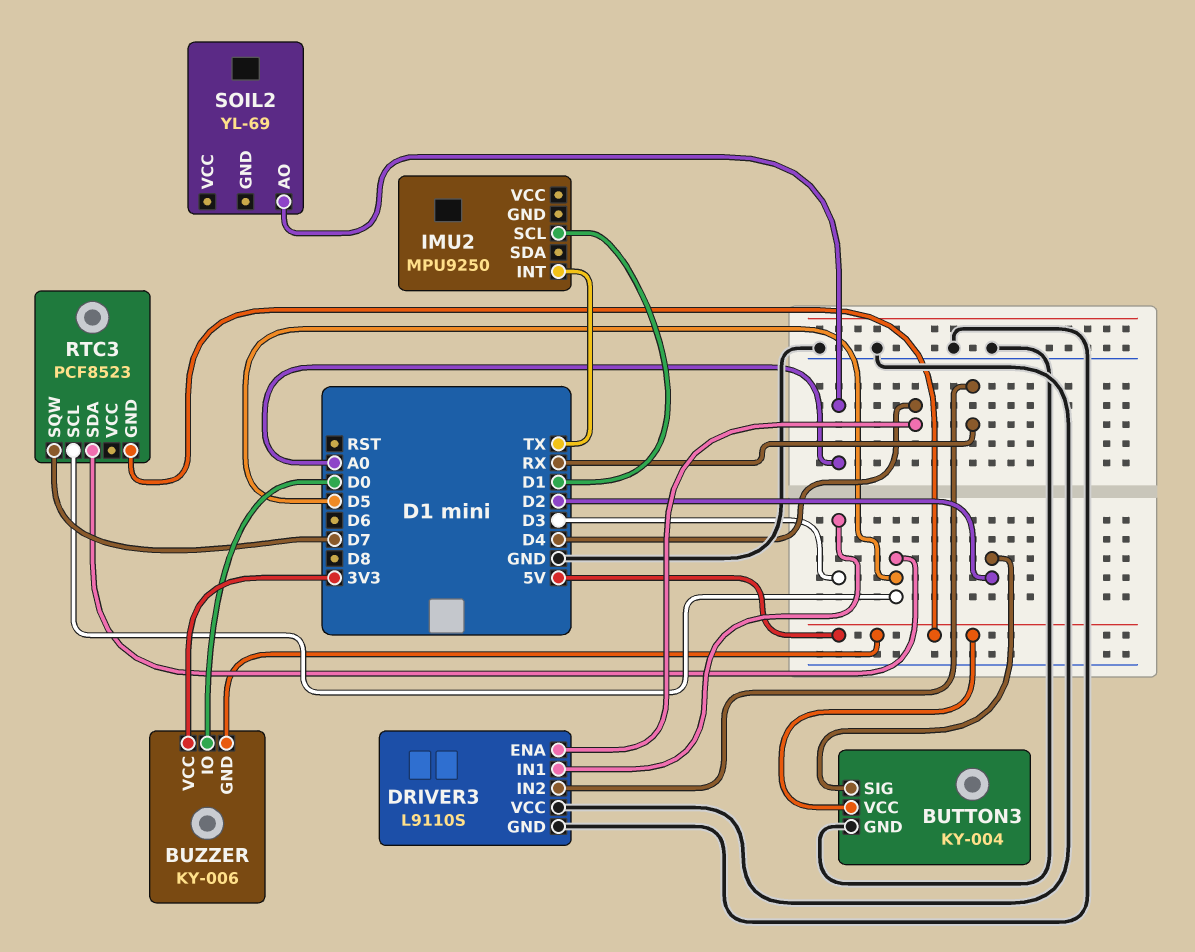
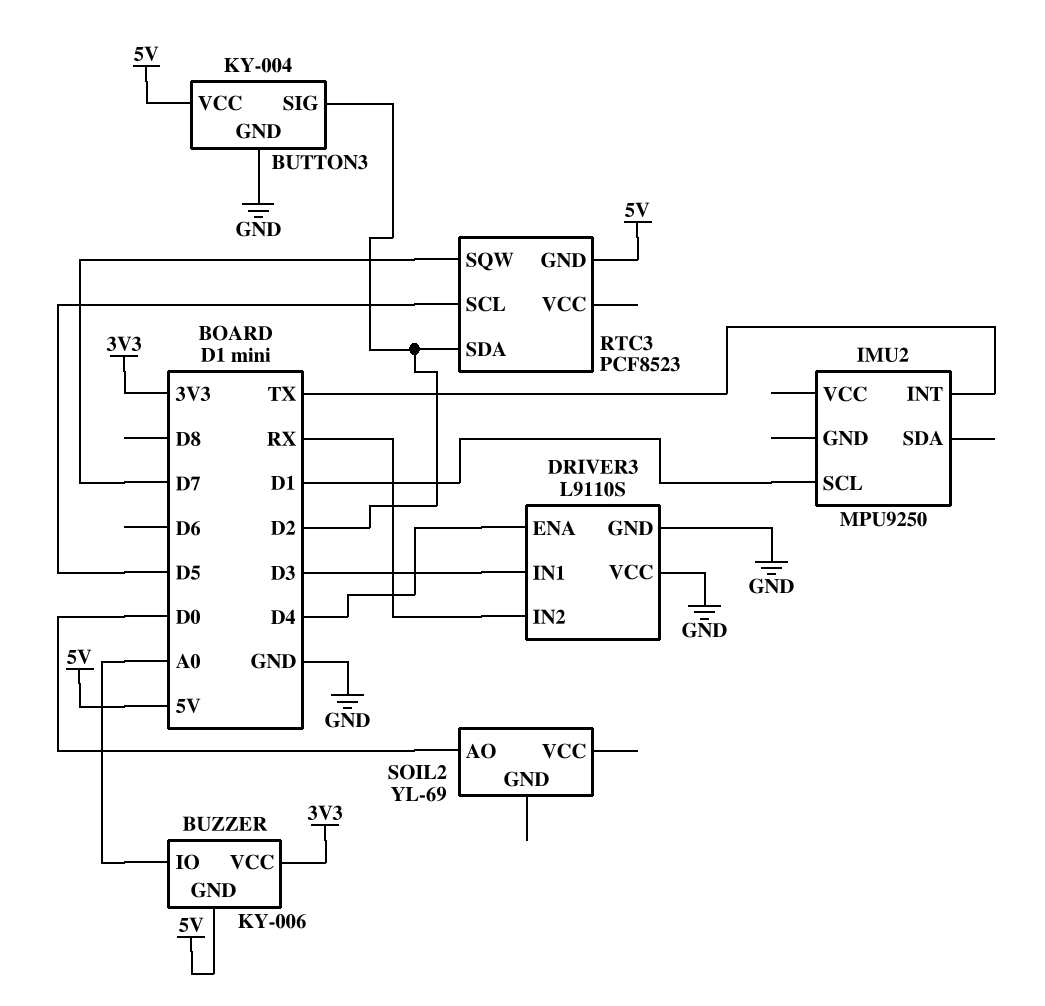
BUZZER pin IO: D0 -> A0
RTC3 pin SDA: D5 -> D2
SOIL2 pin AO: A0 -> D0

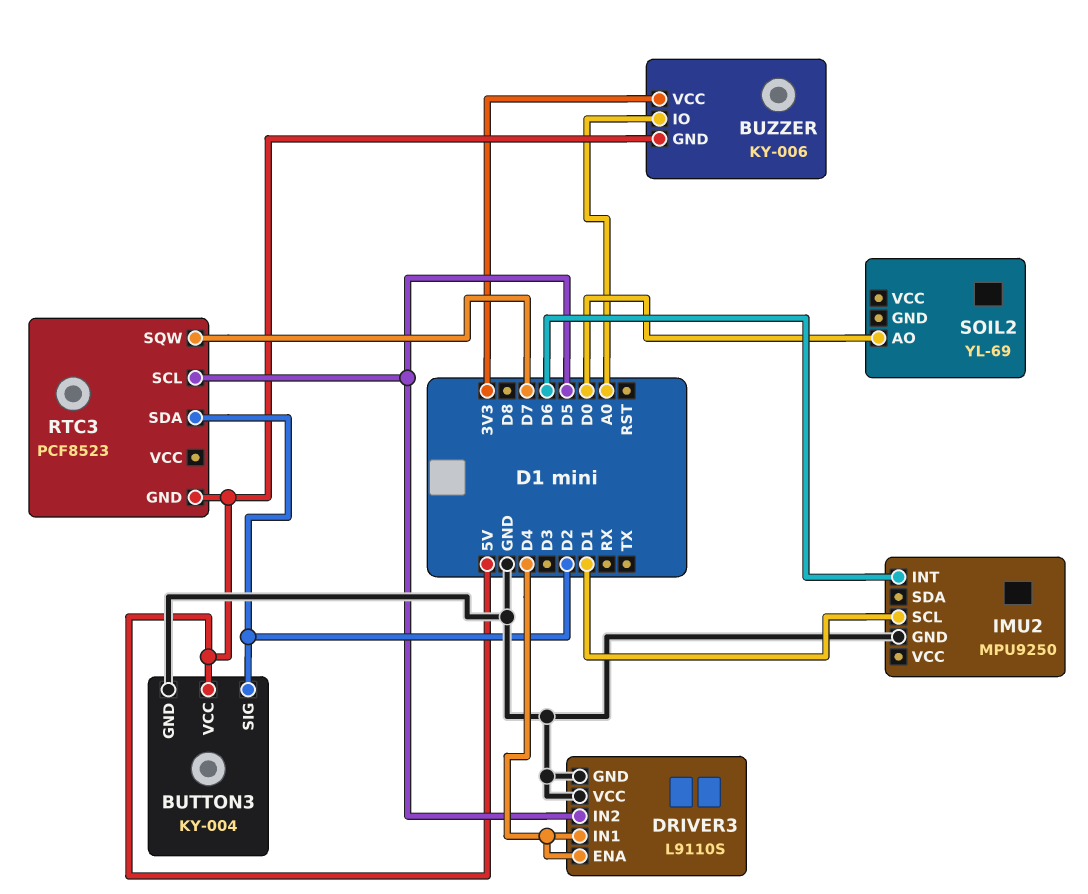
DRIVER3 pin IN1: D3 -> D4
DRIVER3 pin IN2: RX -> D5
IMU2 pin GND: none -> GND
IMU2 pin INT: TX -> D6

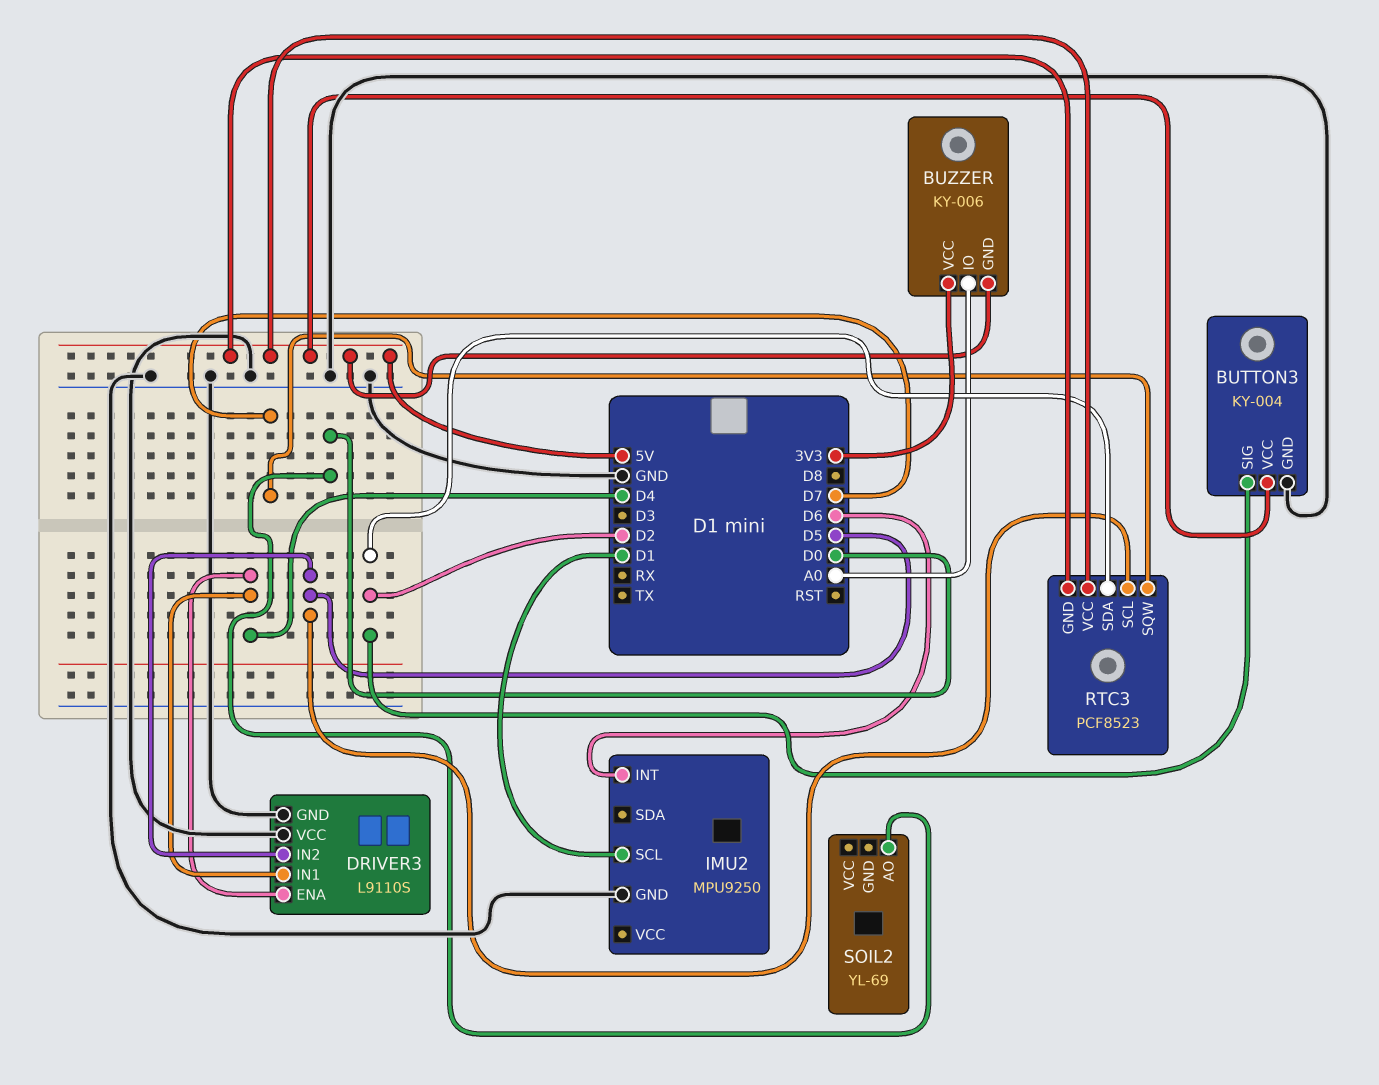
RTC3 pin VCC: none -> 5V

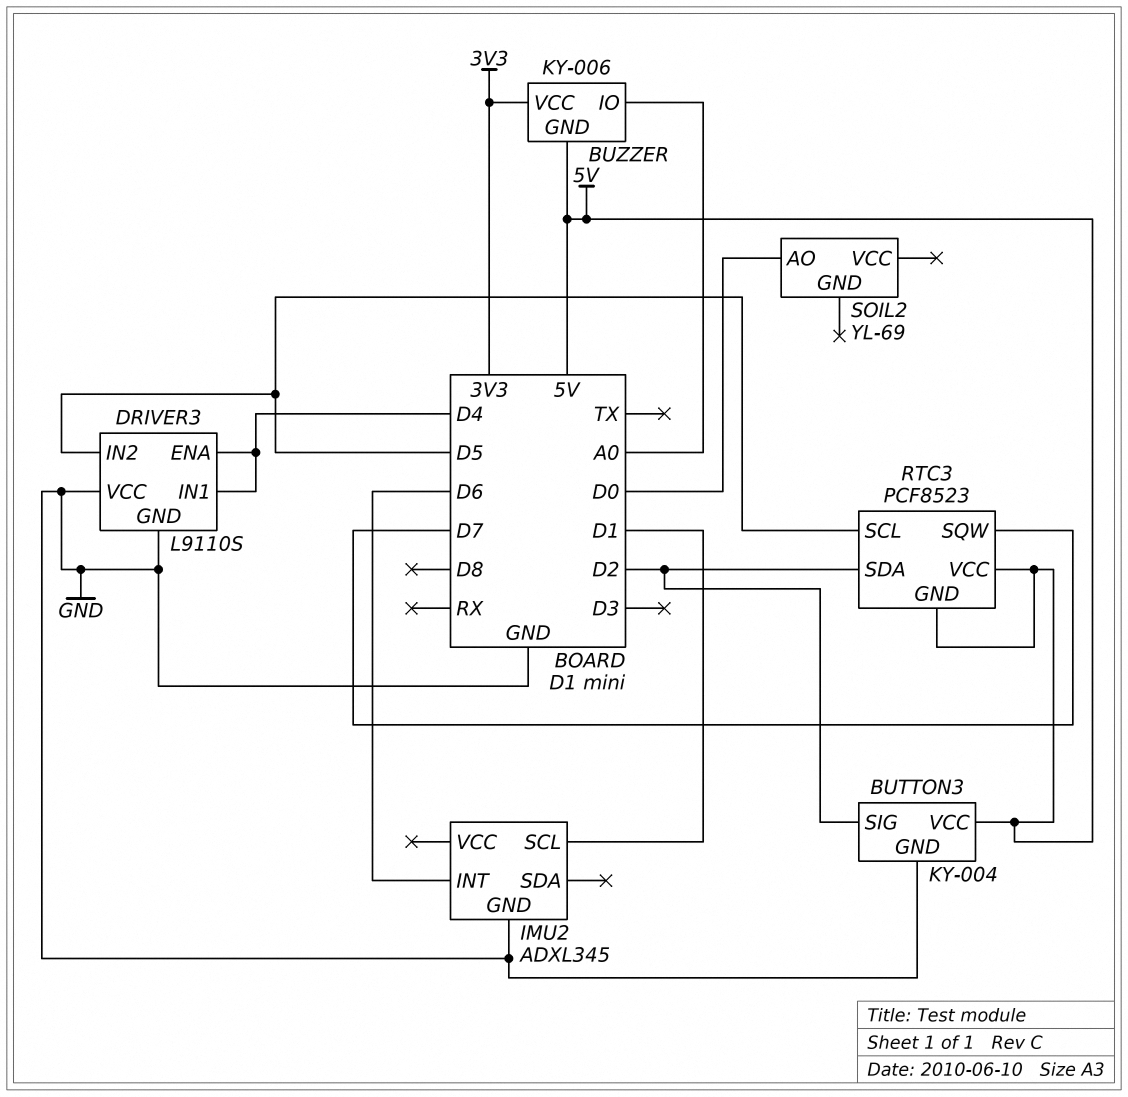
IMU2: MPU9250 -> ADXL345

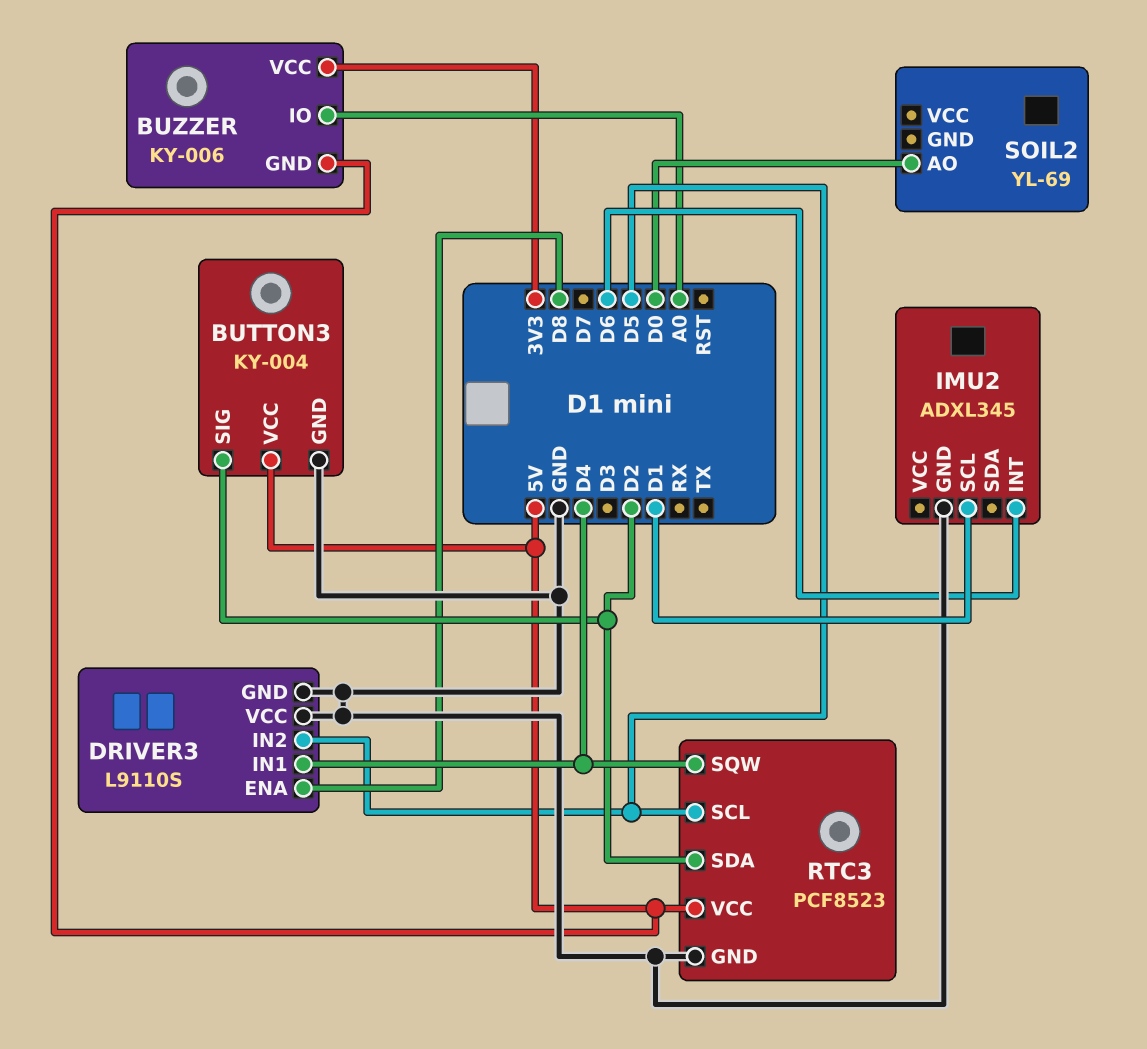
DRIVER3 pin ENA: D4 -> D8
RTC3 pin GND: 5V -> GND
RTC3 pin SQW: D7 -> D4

################

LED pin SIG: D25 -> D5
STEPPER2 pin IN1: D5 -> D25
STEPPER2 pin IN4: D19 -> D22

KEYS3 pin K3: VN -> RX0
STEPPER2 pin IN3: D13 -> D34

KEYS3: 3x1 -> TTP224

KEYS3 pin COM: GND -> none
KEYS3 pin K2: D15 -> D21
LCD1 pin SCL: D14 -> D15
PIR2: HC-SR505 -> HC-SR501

################

TASK REQUIREMENTS -> Within the listing above, find the line containing "SOIL2 pin AO: A0 -> D0" and the line containing "RTC3 pin SQW: D7 -> D4". Transcribe them and everything between them exactly, leaving out the pictures.

SOLUTION ->
SOIL2 pin AO: A0 -> D0

DRIVER3 pin IN1: D3 -> D4
DRIVER3 pin IN2: RX -> D5
IMU2 pin GND: none -> GND
IMU2 pin INT: TX -> D6

RTC3 pin VCC: none -> 5V

IMU2: MPU9250 -> ADXL345

DRIVER3 pin ENA: D4 -> D8
RTC3 pin GND: 5V -> GND
RTC3 pin SQW: D7 -> D4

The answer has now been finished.